» INSTRUCTIONS TO FOLLOW
Search the records below for the word "turned". Copy each line where it occurs.

--- EXERCISE INPUTS ---

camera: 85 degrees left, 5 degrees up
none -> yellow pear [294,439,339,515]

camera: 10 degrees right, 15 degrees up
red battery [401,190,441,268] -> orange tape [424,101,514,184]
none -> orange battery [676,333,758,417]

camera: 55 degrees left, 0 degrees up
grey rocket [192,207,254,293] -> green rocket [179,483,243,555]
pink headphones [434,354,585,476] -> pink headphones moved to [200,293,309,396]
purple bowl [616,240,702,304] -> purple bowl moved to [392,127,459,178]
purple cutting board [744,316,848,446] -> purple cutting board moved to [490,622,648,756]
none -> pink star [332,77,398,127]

---
--- EXERCISE INPUTS ---

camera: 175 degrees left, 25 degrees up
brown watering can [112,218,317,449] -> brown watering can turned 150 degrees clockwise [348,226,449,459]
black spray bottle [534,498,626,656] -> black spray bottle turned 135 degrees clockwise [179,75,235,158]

---

» PROBLEM SOLUTION
brown watering can [112,218,317,449] -> brown watering can turned 150 degrees clockwise [348,226,449,459]
black spray bottle [534,498,626,656] -> black spray bottle turned 135 degrees clockwise [179,75,235,158]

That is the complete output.